Reproduce every line of the records below word for word, leaving out the pictures.

====== Records provided

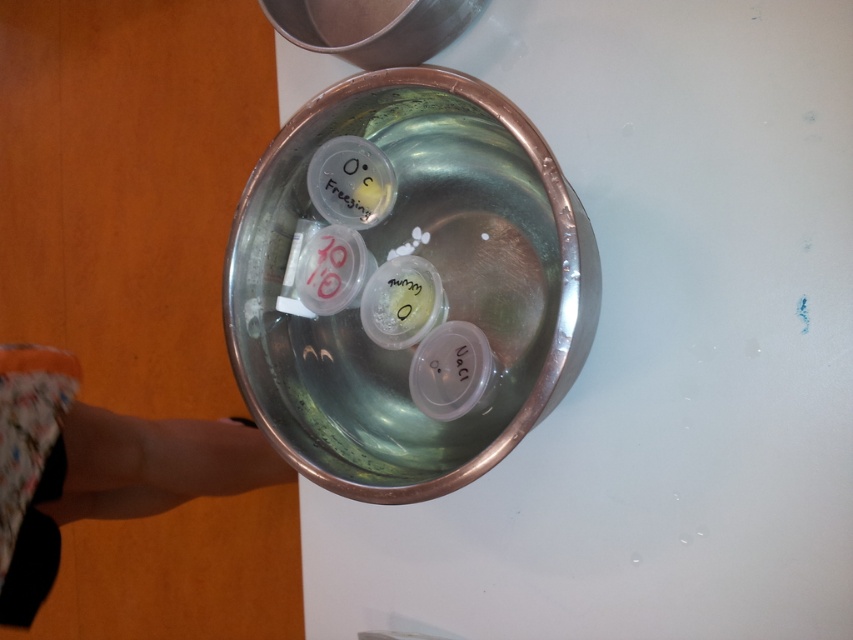
Question: From the image, what is the correct spatial relationship of shiny metallic bowl at center in relation to floral fabric leg at lower left?

Choices:
 (A) below
 (B) above

Answer: (B)

Question: Is shiny metallic bowl at center positioned behind floral fabric leg at lower left?

Choices:
 (A) yes
 (B) no

Answer: (B)

Question: Which point is farther to the camera?

Choices:
 (A) shiny metallic bowl at center
 (B) floral fabric leg at lower left

Answer: (B)

Question: Can you confirm if shiny metallic bowl at center is wider than floral fabric leg at lower left?

Choices:
 (A) no
 (B) yes

Answer: (B)

Question: Which object is farther from the camera taking this photo?

Choices:
 (A) floral fabric leg at lower left
 (B) shiny metallic bowl at center

Answer: (A)

Question: Among these points, which one is farthest from the camera?

Choices:
 (A) (506, 252)
 (B) (102, 419)

Answer: (A)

============

_Solution to this task_.
Question: From the image, what is the correct spatial relationship of shiny metallic bowl at center in relation to floral fabric leg at lower left?

Choices:
 (A) below
 (B) above

Answer: (B)

Question: Is shiny metallic bowl at center positioned behind floral fabric leg at lower left?

Choices:
 (A) yes
 (B) no

Answer: (B)

Question: Which point is farther to the camera?

Choices:
 (A) shiny metallic bowl at center
 (B) floral fabric leg at lower left

Answer: (B)

Question: Can you confirm if shiny metallic bowl at center is wider than floral fabric leg at lower left?

Choices:
 (A) no
 (B) yes

Answer: (B)

Question: Which object is farther from the camera taking this photo?

Choices:
 (A) floral fabric leg at lower left
 (B) shiny metallic bowl at center

Answer: (A)

Question: Among these points, which one is farthest from the camera?

Choices:
 (A) (506, 252)
 (B) (102, 419)

Answer: (A)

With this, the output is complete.